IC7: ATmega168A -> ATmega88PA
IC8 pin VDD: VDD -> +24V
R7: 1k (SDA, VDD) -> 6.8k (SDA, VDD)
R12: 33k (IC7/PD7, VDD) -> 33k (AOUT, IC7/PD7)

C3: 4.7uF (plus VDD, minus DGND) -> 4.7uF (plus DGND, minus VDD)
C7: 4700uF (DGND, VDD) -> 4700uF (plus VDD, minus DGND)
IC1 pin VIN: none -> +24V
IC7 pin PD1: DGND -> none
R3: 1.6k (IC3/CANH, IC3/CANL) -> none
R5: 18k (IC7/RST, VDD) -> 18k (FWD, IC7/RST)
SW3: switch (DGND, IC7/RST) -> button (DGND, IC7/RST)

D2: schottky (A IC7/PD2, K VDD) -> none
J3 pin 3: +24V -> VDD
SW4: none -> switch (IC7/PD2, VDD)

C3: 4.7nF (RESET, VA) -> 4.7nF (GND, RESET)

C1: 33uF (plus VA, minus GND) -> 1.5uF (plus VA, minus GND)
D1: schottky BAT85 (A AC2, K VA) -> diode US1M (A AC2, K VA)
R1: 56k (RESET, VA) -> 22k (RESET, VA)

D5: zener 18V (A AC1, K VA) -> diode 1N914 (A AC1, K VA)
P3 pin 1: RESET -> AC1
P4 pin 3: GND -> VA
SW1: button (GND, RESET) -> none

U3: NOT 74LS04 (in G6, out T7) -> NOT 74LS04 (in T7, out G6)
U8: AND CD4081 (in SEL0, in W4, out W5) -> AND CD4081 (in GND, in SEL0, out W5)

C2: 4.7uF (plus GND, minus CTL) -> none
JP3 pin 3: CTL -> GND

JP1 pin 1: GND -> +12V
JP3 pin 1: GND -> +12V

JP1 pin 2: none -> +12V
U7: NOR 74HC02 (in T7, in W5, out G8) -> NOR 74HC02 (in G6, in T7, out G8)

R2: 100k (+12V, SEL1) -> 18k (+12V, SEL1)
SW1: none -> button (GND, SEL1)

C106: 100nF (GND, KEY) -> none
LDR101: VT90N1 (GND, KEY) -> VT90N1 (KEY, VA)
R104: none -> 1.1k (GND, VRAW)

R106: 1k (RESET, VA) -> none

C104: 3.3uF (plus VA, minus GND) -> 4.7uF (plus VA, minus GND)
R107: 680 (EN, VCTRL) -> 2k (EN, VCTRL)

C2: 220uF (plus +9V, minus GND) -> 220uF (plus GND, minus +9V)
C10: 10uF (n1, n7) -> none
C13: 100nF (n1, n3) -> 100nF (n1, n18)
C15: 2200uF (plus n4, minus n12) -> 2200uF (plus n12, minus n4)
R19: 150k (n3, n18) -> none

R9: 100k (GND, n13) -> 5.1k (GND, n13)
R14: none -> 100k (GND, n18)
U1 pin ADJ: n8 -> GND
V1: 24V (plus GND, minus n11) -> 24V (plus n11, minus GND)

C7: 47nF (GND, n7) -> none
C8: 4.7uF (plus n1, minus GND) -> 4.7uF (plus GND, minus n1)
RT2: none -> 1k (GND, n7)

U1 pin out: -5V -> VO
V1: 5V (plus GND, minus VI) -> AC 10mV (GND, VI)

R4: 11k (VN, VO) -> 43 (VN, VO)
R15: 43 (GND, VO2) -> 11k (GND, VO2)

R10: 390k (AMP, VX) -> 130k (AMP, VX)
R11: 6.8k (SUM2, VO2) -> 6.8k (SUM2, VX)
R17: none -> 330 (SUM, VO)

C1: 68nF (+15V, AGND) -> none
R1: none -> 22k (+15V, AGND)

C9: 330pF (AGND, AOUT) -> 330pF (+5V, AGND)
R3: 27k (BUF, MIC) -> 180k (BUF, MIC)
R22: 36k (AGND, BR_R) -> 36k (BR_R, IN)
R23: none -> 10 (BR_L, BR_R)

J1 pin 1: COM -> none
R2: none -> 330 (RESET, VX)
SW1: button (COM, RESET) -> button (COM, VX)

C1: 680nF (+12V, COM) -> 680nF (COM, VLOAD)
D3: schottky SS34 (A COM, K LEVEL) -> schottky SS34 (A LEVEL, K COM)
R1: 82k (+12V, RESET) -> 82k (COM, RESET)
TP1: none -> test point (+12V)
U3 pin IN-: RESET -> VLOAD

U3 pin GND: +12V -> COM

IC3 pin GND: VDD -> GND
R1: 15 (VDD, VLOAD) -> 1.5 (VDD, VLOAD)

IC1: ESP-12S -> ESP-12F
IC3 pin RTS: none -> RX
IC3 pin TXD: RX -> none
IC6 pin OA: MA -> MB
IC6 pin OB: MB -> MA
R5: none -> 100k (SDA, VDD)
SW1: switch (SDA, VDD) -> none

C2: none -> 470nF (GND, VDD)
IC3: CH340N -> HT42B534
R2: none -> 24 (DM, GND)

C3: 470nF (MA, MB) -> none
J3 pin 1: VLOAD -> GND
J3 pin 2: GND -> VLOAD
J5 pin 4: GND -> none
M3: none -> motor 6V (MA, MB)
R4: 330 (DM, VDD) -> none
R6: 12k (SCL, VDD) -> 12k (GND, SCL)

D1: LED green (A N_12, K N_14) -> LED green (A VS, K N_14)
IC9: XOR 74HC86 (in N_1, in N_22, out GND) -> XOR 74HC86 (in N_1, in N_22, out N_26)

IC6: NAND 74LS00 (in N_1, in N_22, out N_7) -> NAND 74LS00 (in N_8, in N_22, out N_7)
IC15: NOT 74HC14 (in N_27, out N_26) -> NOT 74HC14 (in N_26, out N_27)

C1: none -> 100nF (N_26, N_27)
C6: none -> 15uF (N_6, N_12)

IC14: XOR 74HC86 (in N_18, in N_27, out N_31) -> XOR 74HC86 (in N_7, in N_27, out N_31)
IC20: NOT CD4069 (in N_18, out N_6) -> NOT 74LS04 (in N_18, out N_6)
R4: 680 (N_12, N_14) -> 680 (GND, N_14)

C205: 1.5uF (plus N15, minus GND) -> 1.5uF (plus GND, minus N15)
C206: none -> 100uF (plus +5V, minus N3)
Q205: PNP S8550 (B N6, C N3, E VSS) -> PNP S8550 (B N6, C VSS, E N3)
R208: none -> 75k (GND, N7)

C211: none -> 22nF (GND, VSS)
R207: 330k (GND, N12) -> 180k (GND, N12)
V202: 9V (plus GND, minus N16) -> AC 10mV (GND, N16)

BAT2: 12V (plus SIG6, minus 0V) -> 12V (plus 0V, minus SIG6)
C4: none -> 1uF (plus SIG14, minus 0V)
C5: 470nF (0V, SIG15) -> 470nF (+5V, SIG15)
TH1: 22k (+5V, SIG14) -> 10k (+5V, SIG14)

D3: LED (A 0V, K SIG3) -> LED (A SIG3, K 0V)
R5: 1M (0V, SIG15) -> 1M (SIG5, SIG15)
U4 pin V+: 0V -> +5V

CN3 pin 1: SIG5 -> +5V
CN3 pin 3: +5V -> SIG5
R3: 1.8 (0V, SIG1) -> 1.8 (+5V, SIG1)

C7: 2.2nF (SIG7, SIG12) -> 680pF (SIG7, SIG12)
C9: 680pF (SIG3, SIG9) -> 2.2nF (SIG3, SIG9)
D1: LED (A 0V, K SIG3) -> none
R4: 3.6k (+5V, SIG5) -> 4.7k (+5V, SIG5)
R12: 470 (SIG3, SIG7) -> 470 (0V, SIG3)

------------------------

◆ WHAT YOU NEED TO DO: Exactly reproduce the line containing "R4: 3.6k (+5V, SIG5) -> 4.7k (+5V, SIG5)" and all lines after it in the material, stopping only at the end.

◆ EXERCISE RESULT:
R4: 3.6k (+5V, SIG5) -> 4.7k (+5V, SIG5)
R12: 470 (SIG3, SIG7) -> 470 (0V, SIG3)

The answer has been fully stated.